YOUR OBJECTIVE - From the entries below, return only the lines starting at the one that contains "pink arrow: moved 1 px left, 6 px up" and ending at the one that contains "green pentagon at (625, 127): moved", exactly as they stand.

[Stored items from a collection]

↓↓↓

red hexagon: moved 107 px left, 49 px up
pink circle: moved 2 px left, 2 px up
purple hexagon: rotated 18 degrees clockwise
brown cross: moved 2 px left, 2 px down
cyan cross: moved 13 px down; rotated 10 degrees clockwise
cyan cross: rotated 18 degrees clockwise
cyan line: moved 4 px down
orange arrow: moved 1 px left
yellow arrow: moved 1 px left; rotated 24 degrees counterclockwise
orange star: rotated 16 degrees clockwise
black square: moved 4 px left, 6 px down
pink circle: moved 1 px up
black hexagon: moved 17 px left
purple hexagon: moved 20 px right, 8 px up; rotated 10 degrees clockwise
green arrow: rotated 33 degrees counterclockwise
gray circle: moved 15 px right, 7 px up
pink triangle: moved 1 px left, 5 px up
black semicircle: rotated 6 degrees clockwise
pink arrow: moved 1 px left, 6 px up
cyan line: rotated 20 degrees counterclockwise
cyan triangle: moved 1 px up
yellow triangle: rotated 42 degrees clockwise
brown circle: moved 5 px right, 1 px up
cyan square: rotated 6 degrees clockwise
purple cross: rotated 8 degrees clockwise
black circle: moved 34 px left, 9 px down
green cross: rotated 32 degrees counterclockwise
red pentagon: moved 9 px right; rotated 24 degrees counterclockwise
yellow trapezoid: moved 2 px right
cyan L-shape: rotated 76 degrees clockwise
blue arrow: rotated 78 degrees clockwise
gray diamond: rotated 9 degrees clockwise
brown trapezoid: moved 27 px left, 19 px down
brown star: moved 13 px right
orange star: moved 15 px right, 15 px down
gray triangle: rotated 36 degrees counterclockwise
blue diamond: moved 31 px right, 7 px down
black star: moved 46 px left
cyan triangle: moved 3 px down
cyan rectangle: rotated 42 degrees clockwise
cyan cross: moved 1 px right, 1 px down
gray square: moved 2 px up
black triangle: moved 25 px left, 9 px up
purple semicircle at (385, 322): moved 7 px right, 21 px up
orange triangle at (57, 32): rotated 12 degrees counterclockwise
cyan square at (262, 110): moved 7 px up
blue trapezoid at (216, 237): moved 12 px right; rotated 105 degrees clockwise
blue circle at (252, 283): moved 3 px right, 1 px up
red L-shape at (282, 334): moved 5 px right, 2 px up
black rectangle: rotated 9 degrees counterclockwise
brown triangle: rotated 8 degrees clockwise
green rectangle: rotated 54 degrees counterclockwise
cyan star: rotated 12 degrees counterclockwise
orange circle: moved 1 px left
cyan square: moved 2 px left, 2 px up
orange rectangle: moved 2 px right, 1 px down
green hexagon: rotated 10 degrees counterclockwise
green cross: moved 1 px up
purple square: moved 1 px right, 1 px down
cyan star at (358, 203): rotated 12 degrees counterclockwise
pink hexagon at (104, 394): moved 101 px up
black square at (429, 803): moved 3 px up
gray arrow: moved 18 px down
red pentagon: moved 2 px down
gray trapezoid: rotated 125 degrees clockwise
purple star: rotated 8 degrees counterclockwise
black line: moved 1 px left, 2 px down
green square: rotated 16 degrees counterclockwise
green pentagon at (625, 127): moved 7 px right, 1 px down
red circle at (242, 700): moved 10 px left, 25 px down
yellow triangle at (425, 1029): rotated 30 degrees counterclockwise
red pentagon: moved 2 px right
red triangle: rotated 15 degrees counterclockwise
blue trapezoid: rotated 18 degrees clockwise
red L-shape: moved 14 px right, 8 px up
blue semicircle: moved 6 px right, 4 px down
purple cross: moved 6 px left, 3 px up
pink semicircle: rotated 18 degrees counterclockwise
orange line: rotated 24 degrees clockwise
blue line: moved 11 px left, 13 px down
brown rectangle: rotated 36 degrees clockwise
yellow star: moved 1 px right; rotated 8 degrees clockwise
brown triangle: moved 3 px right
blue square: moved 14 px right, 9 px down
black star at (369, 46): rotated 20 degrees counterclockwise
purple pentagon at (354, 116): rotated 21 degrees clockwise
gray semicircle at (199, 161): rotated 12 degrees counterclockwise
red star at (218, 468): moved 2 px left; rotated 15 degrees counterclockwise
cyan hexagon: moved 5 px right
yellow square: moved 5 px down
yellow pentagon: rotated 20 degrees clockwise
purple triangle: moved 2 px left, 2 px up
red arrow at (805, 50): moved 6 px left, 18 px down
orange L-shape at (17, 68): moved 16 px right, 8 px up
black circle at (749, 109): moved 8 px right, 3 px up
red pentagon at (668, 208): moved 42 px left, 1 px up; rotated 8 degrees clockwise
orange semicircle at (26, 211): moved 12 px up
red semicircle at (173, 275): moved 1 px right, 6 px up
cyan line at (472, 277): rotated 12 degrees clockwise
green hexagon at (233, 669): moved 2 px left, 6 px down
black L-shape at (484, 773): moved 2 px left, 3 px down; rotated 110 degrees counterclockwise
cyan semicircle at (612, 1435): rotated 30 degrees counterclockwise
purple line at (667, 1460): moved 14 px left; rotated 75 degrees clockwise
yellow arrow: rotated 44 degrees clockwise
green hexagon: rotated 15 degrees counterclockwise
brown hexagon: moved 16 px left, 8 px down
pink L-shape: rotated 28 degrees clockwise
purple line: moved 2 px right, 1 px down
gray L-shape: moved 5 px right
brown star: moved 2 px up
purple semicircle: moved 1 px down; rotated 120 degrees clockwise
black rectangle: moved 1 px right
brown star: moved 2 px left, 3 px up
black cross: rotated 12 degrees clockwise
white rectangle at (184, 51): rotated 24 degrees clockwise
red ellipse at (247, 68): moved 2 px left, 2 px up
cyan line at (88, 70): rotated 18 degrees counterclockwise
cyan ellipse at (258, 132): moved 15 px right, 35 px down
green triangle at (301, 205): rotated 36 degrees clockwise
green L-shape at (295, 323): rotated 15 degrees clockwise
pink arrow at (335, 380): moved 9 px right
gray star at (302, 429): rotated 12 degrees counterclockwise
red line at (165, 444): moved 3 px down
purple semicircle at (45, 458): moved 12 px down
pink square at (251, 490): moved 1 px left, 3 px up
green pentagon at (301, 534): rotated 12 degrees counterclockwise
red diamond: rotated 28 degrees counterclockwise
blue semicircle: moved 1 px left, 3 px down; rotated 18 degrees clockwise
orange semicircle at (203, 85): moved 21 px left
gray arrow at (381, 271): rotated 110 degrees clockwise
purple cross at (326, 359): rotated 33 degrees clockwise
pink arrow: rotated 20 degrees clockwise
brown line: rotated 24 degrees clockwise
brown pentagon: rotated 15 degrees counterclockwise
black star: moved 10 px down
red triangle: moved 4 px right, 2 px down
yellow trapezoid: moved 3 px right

↑↑↑

ANSWER SPACE -
pink arrow: moved 1 px left, 6 px up
cyan line: rotated 20 degrees counterclockwise
cyan triangle: moved 1 px up
yellow triangle: rotated 42 degrees clockwise
brown circle: moved 5 px right, 1 px up
cyan square: rotated 6 degrees clockwise
purple cross: rotated 8 degrees clockwise
black circle: moved 34 px left, 9 px down
green cross: rotated 32 degrees counterclockwise
red pentagon: moved 9 px right; rotated 24 degrees counterclockwise
yellow trapezoid: moved 2 px right
cyan L-shape: rotated 76 degrees clockwise
blue arrow: rotated 78 degrees clockwise
gray diamond: rotated 9 degrees clockwise
brown trapezoid: moved 27 px left, 19 px down
brown star: moved 13 px right
orange star: moved 15 px right, 15 px down
gray triangle: rotated 36 degrees counterclockwise
blue diamond: moved 31 px right, 7 px down
black star: moved 46 px left
cyan triangle: moved 3 px down
cyan rectangle: rotated 42 degrees clockwise
cyan cross: moved 1 px right, 1 px down
gray square: moved 2 px up
black triangle: moved 25 px left, 9 px up
purple semicircle at (385, 322): moved 7 px right, 21 px up
orange triangle at (57, 32): rotated 12 degrees counterclockwise
cyan square at (262, 110): moved 7 px up
blue trapezoid at (216, 237): moved 12 px right; rotated 105 degrees clockwise
blue circle at (252, 283): moved 3 px right, 1 px up
red L-shape at (282, 334): moved 5 px right, 2 px up
black rectangle: rotated 9 degrees counterclockwise
brown triangle: rotated 8 degrees clockwise
green rectangle: rotated 54 degrees counterclockwise
cyan star: rotated 12 degrees counterclockwise
orange circle: moved 1 px left
cyan square: moved 2 px left, 2 px up
orange rectangle: moved 2 px right, 1 px down
green hexagon: rotated 10 degrees counterclockwise
green cross: moved 1 px up
purple square: moved 1 px right, 1 px down
cyan star at (358, 203): rotated 12 degrees counterclockwise
pink hexagon at (104, 394): moved 101 px up
black square at (429, 803): moved 3 px up
gray arrow: moved 18 px down
red pentagon: moved 2 px down
gray trapezoid: rotated 125 degrees clockwise
purple star: rotated 8 degrees counterclockwise
black line: moved 1 px left, 2 px down
green square: rotated 16 degrees counterclockwise
green pentagon at (625, 127): moved 7 px right, 1 px down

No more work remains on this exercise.